### What needs to be done
Pictures should be omitted; restate word for word the lines from the one holding "red wallet: 4 -> 1" through the last line of the entries below.

Content starts

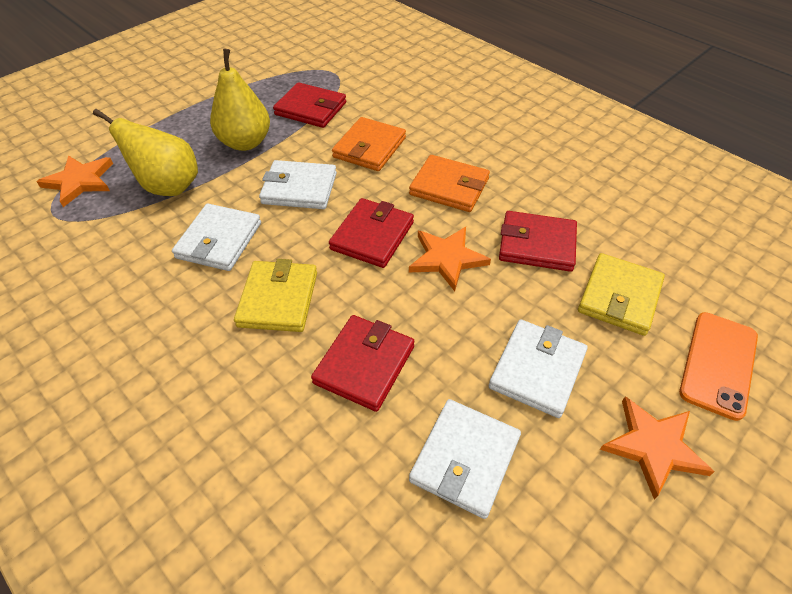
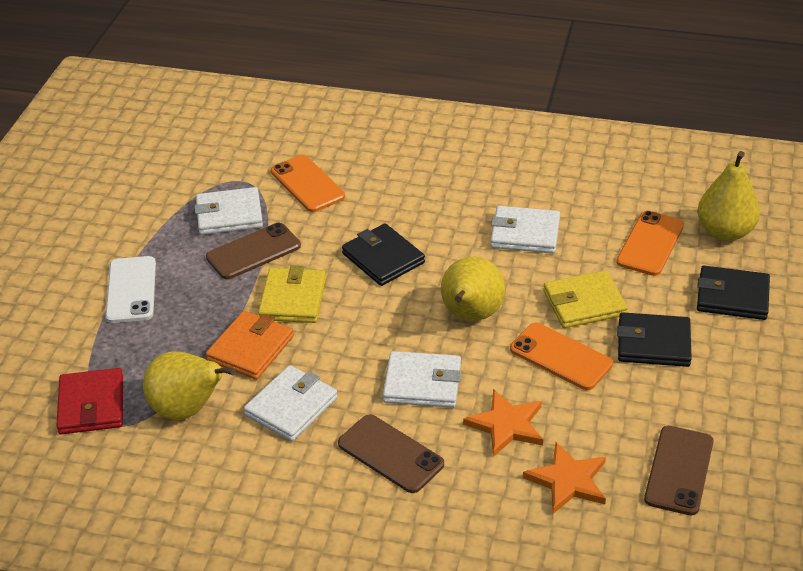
black wallet: 0 -> 3
brown phone: 0 -> 3
orange phone: 1 -> 3
orange star: 3 -> 2
orange wallet: 2 -> 1
red wallet: 4 -> 1
white phone: 0 -> 1
yellow pear: 2 -> 3

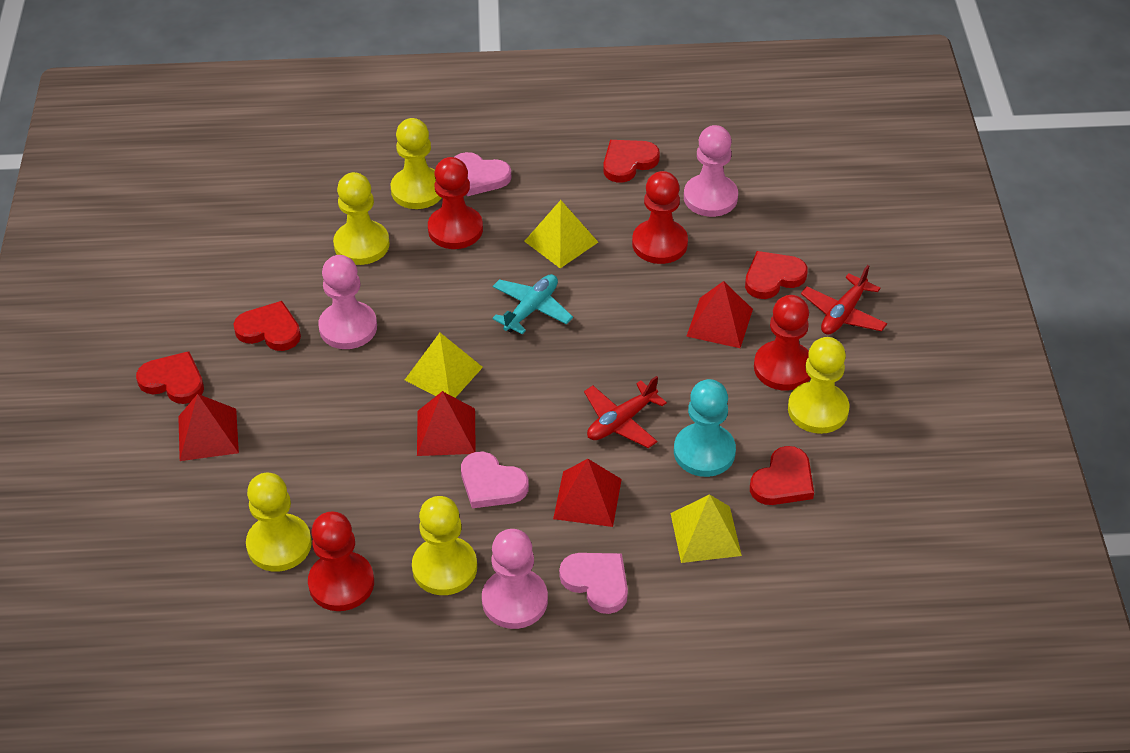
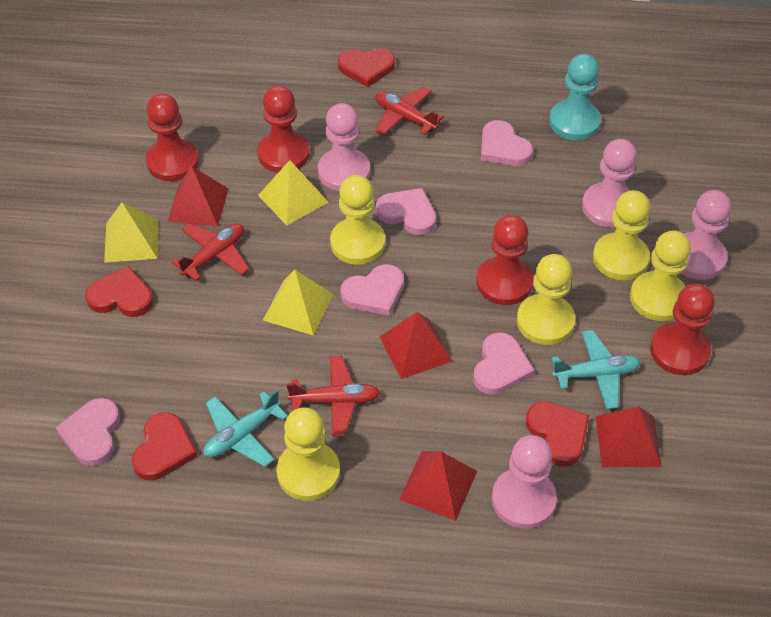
pink heart: 3 -> 5
pink pawn: 3 -> 4
red heart: 5 -> 4
red plane: 2 -> 3
turquoise plane: 1 -> 2

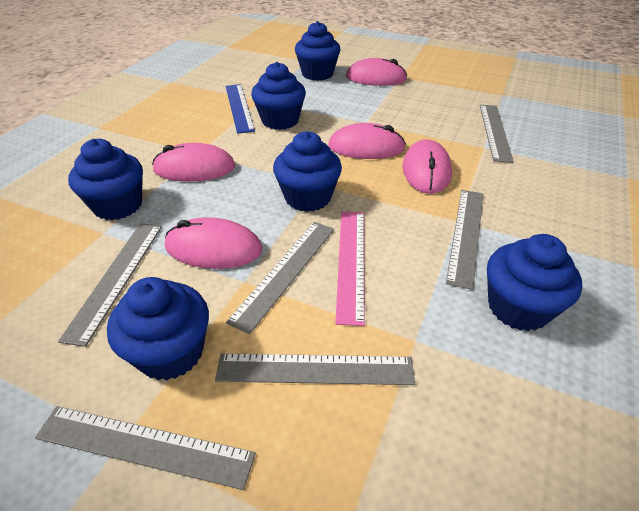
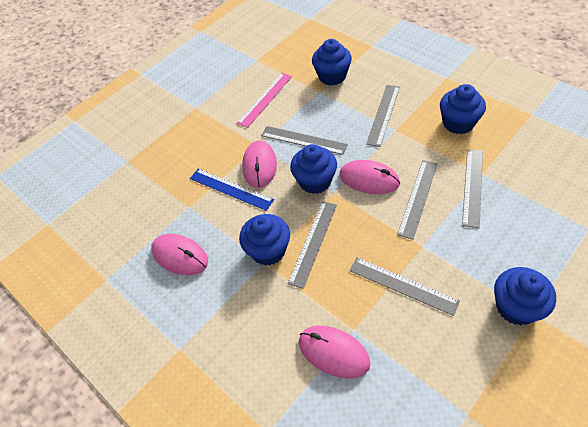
blue cupcake: 6 -> 5
pink mouse: 5 -> 4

Content ends

### Exercise response
red wallet: 4 -> 1
white phone: 0 -> 1
yellow pear: 2 -> 3

pink heart: 3 -> 5
pink pawn: 3 -> 4
red heart: 5 -> 4
red plane: 2 -> 3
turquoise plane: 1 -> 2

blue cupcake: 6 -> 5
pink mouse: 5 -> 4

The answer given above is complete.